• EXERCISE GOAL: Every line in the records below between the one holding "camera: 85 degrees left, 15 degrees down" and the one holding "(463, 287) = (376, 167): none", inclusive, is to be set down exactly; all other lines are to be left out.

== DATA PROVIDED

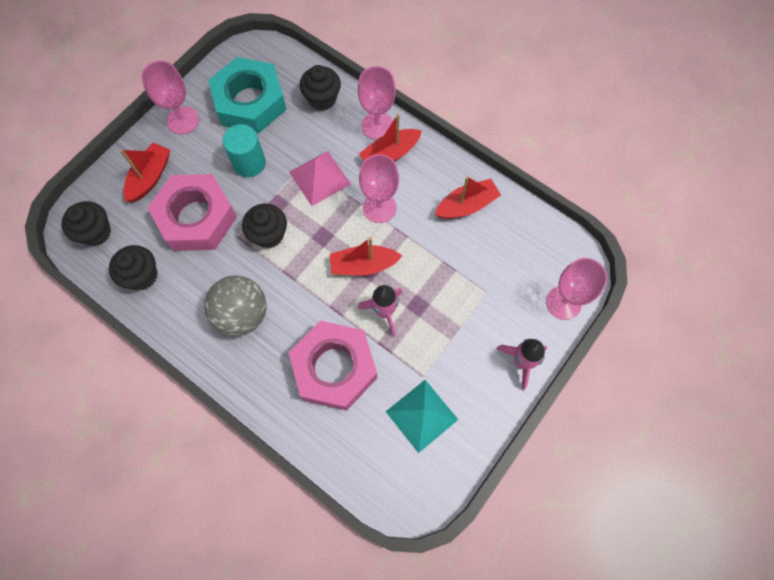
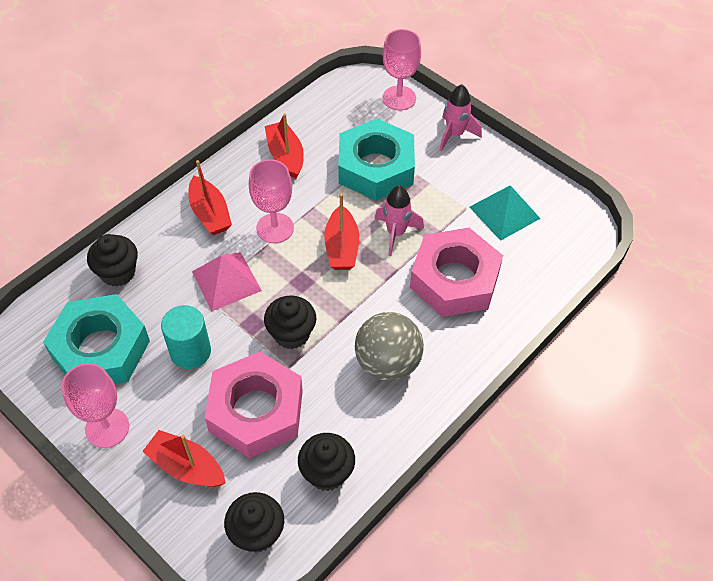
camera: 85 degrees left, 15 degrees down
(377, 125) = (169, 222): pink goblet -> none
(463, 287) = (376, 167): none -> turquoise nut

====
== DATA PROVIDED

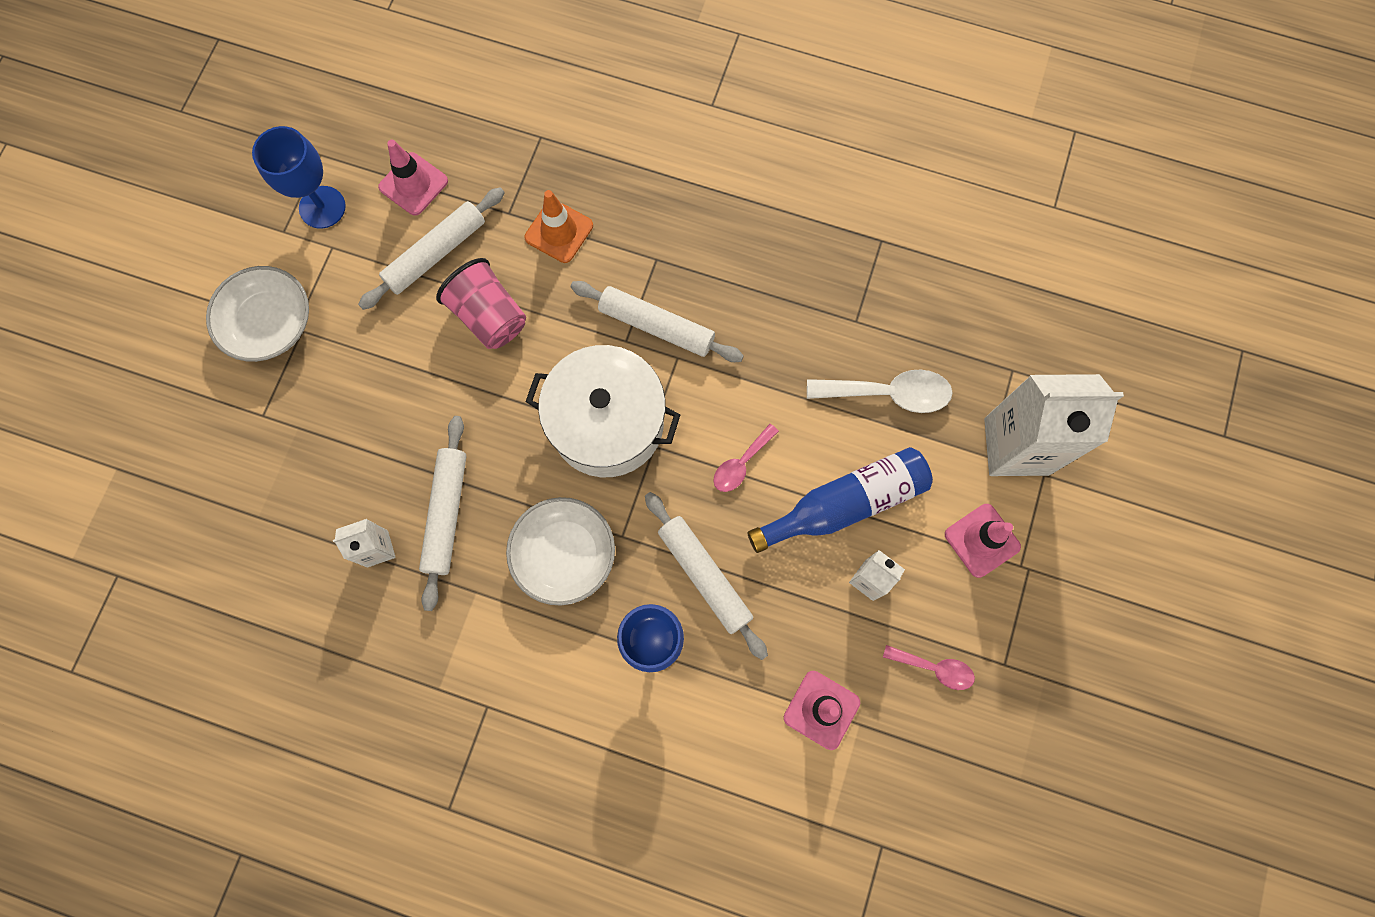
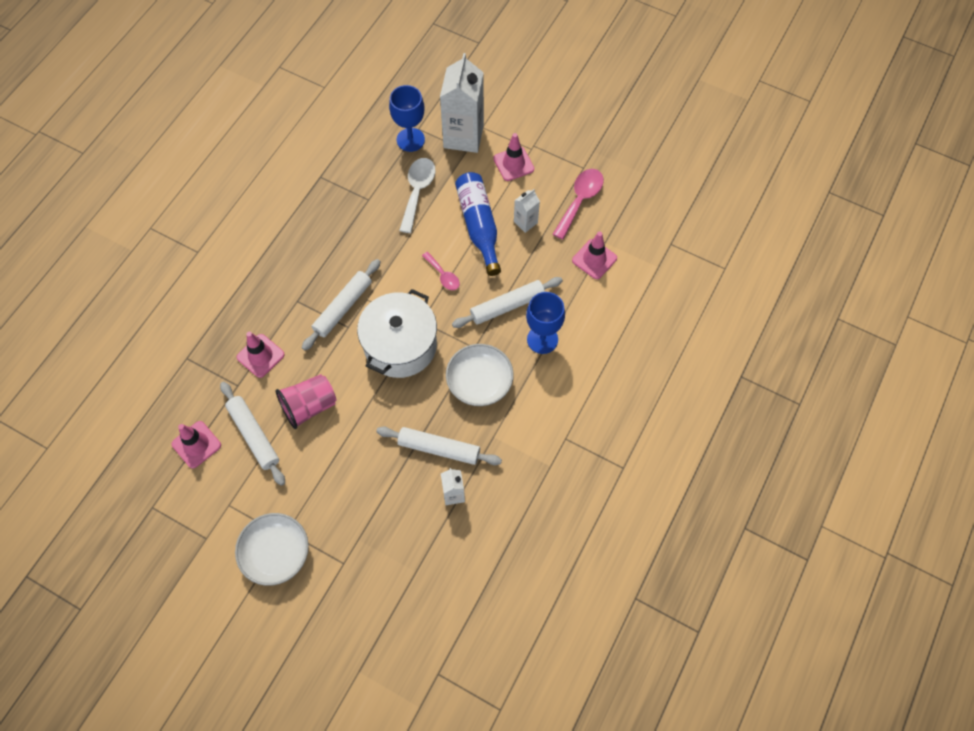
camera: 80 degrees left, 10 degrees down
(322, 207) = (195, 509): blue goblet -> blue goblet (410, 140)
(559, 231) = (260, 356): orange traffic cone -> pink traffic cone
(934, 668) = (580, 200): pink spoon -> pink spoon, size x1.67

====

• RESPONSE TO THIS EXERCISE:
camera: 85 degrees left, 15 degrees down
(377, 125) = (169, 222): pink goblet -> none
(463, 287) = (376, 167): none -> turquoise nut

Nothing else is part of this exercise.